*** Opening of Provided information ***
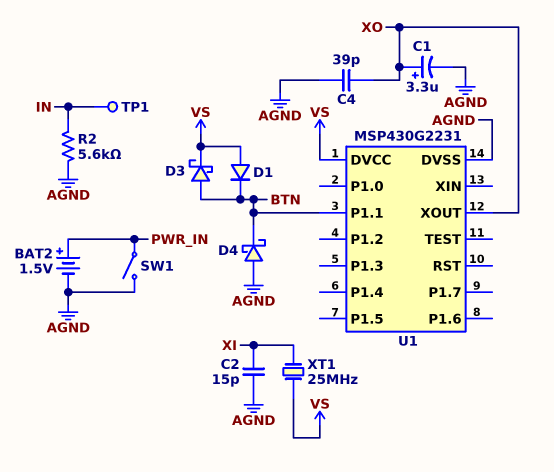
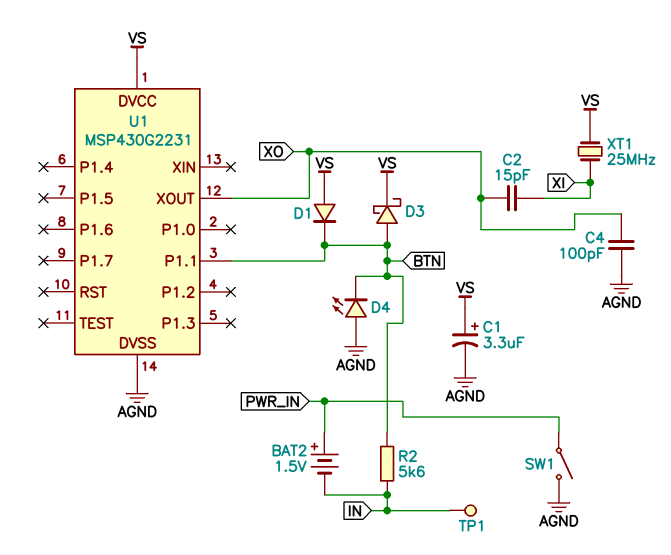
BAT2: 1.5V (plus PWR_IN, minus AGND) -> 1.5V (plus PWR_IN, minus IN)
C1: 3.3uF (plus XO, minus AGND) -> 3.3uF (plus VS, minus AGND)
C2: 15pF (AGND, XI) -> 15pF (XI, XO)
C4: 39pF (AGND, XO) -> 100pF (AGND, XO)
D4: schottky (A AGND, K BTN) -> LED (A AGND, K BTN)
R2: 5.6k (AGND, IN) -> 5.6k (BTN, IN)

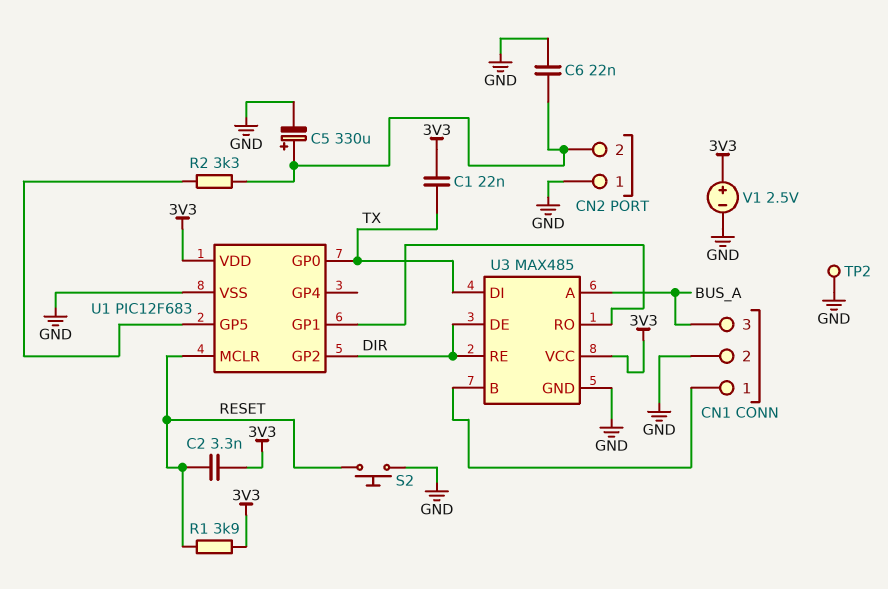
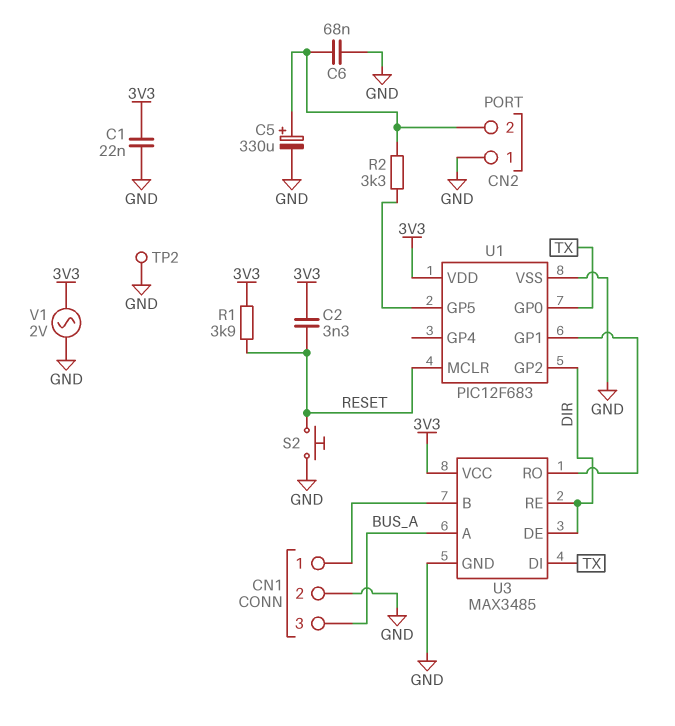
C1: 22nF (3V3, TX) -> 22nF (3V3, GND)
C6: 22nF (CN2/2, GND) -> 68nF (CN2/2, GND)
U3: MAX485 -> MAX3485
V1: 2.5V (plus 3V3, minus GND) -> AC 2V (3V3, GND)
*** Close of Provided information ***
Your objective
Copy exactly, and only, the lines from the line containing "U3: MAX485 -> MAX3485" to the end of the listing, with both ends included.

Response
U3: MAX485 -> MAX3485
V1: 2.5V (plus 3V3, minus GND) -> AC 2V (3V3, GND)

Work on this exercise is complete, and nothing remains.